▶ WHAT THE EXERCISE ASKS
Begin at the line containing "[(113,339),(95,313),(66,332),(83,359),(113,339)]" and retype each line through the end of the records exactly. Include nothing else and no pictures.

---

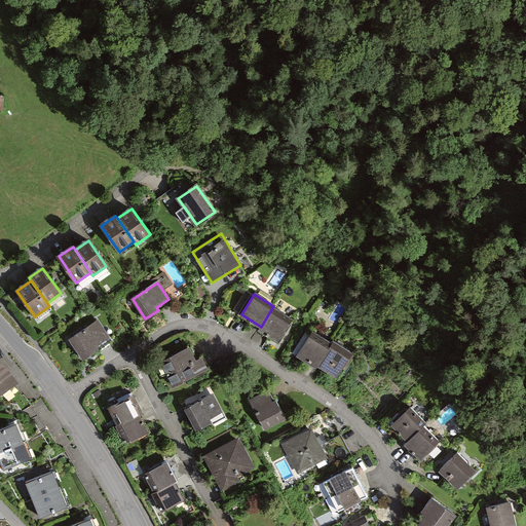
[(271,309),(261,327),(259,330),(277,342),(291,321),(271,309)]
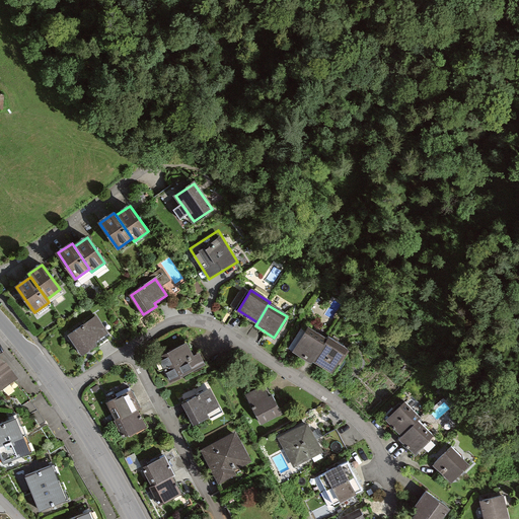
[(113,339),(95,313),(66,332),(83,359),(113,339)]
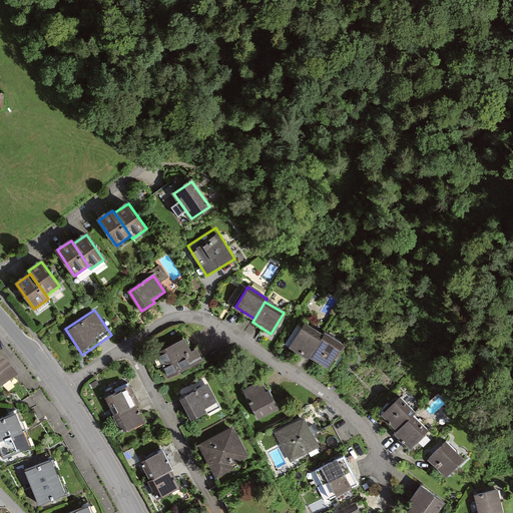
[(310,356),(323,336),(305,324),(290,347),(308,359),(310,356)]
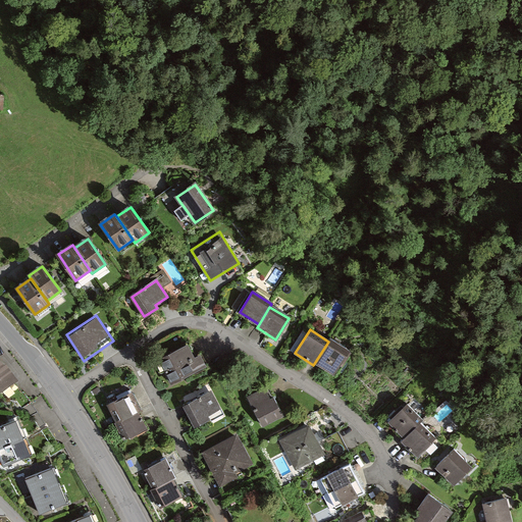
[(328,342),(315,362),(334,374),(349,352),(329,340),(328,342)]
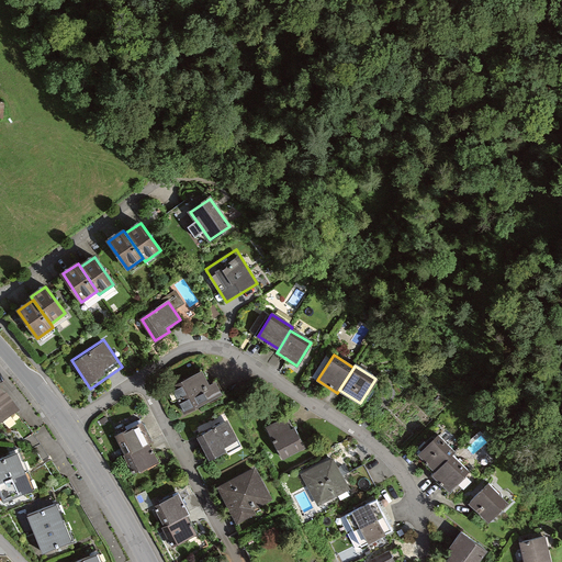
[(172,389),(184,413),(220,394),(215,384),(209,388),(201,373),(172,389)]
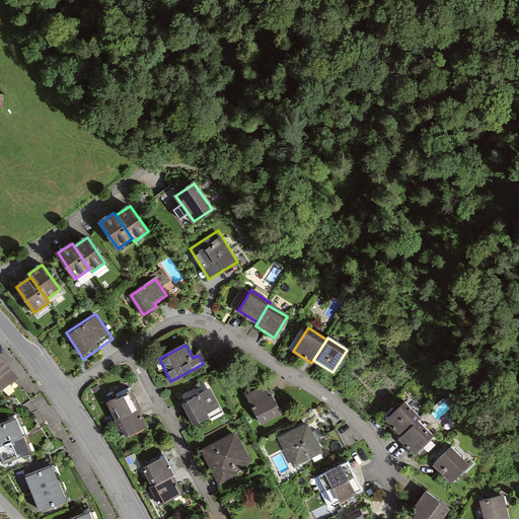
[(0,390),(16,379),(5,364),(3,365),(0,361),(0,390)]
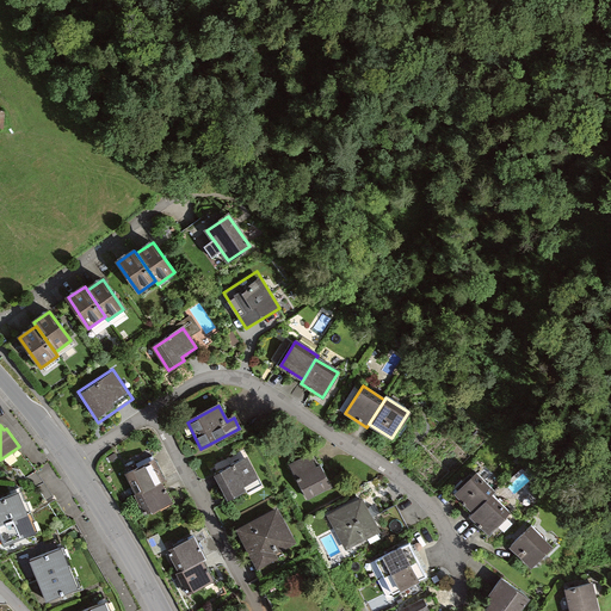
[(259,483),(245,455),(213,471),(228,500),(259,483)]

---

▶ ANSWER SPACE
[(113,339),(95,313),(66,332),(83,359),(113,339)]
[(310,356),(323,336),(305,324),(290,347),(308,359),(310,356)]
[(328,342),(315,362),(334,374),(349,352),(329,340),(328,342)]
[(172,389),(184,413),(220,394),(215,384),(209,388),(201,373),(172,389)]
[(0,390),(16,379),(5,364),(3,365),(0,361),(0,390)]
[(259,483),(245,455),(213,471),(228,500),(259,483)]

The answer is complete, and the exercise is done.